=== Section Start ===

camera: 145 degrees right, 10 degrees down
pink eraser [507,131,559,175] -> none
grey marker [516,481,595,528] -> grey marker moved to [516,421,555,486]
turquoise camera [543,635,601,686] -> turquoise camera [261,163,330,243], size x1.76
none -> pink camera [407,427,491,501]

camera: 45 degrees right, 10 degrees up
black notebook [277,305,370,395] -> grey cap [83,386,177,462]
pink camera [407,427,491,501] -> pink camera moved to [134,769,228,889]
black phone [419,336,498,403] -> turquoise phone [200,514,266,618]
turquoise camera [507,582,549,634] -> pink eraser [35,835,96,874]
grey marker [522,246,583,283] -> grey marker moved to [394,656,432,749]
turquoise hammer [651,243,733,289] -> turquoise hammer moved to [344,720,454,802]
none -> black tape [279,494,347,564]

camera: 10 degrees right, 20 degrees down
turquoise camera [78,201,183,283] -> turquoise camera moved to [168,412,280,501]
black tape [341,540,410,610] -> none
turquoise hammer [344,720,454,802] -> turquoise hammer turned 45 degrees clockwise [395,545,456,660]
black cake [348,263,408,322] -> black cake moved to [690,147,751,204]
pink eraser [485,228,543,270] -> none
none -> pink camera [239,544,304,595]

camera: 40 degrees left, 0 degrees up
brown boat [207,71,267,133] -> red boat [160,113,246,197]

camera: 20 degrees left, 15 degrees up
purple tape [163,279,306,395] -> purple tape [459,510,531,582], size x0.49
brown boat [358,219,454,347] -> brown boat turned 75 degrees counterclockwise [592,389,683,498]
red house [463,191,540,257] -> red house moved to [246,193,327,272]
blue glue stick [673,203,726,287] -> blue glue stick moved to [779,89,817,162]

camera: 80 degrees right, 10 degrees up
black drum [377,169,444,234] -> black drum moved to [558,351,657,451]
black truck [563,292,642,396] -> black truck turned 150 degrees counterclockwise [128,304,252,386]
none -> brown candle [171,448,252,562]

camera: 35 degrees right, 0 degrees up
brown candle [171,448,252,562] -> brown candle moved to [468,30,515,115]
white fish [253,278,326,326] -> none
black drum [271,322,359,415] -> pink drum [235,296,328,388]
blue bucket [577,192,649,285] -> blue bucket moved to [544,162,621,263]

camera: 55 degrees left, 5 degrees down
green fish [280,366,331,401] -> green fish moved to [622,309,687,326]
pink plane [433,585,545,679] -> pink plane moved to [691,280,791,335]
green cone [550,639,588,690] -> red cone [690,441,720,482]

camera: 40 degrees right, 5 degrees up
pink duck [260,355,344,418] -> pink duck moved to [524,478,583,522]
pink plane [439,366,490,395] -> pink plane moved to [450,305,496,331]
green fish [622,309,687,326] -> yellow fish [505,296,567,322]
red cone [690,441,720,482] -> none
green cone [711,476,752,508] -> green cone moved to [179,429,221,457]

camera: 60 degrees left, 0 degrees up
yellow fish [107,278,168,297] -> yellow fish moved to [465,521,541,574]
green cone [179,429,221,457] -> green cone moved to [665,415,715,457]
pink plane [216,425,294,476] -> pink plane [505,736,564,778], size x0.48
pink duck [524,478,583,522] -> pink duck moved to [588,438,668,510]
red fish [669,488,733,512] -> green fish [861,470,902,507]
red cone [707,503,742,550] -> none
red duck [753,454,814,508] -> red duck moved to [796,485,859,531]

=== Section End ===

» **TASK OBJECTIVE**
Take from the listing above each line that contains the string "none".

» **RESPONSE TO THIS TASK**
pink eraser [507,131,559,175] -> none
none -> pink camera [407,427,491,501]
none -> black tape [279,494,347,564]
black tape [341,540,410,610] -> none
pink eraser [485,228,543,270] -> none
none -> pink camera [239,544,304,595]
none -> brown candle [171,448,252,562]
white fish [253,278,326,326] -> none
red cone [690,441,720,482] -> none
red cone [707,503,742,550] -> none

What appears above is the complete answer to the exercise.